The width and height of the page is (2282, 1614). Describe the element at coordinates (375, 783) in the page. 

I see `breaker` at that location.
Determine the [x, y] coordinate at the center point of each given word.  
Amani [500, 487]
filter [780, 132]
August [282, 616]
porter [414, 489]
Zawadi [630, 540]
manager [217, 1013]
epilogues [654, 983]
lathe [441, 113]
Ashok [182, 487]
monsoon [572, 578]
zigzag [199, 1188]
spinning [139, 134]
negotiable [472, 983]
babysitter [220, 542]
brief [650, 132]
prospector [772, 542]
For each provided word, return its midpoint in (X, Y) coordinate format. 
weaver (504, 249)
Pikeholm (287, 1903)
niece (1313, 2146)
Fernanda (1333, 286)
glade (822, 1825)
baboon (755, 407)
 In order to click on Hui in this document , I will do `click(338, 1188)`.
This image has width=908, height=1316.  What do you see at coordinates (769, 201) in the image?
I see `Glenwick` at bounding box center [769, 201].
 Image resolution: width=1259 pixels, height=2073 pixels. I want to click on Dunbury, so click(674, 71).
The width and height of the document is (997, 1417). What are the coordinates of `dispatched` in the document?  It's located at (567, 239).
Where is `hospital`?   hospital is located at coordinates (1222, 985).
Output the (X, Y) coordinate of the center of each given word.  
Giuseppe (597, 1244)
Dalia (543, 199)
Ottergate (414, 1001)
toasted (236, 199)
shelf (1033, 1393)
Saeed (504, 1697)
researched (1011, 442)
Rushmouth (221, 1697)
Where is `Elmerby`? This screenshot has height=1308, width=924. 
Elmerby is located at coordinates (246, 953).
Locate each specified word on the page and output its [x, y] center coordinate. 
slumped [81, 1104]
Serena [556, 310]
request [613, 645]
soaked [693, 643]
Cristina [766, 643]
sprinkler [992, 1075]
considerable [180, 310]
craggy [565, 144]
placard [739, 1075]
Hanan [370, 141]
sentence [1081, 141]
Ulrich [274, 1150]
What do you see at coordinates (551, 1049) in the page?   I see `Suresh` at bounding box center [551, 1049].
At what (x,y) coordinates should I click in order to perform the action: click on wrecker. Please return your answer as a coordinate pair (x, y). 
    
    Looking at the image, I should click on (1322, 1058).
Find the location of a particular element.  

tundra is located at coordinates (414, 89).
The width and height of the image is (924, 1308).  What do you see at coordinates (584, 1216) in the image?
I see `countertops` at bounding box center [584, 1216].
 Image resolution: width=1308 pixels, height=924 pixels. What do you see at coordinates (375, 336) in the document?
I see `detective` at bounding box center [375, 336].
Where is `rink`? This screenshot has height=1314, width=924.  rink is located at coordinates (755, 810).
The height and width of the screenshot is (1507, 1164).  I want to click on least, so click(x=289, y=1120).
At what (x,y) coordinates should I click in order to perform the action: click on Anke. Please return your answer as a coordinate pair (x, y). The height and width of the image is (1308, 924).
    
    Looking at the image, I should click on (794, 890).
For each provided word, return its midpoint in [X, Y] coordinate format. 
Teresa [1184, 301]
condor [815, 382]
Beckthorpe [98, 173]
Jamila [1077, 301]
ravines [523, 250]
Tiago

────────────────────────────────────────

Shift the coordinates in the listing by adding 20 to every number in them. Rewrite each line in full, covering everything from the line containing "filter [780, 132]" down to the line containing "prospector [772, 542]", both included.

filter [800, 152]
August [302, 636]
porter [434, 509]
Zawadi [650, 560]
manager [237, 1033]
epilogues [674, 1003]
lathe [461, 133]
Ashok [202, 507]
monsoon [592, 598]
zigzag [219, 1208]
spinning [159, 154]
negotiable [492, 1003]
babysitter [240, 562]
brief [670, 152]
prospector [792, 562]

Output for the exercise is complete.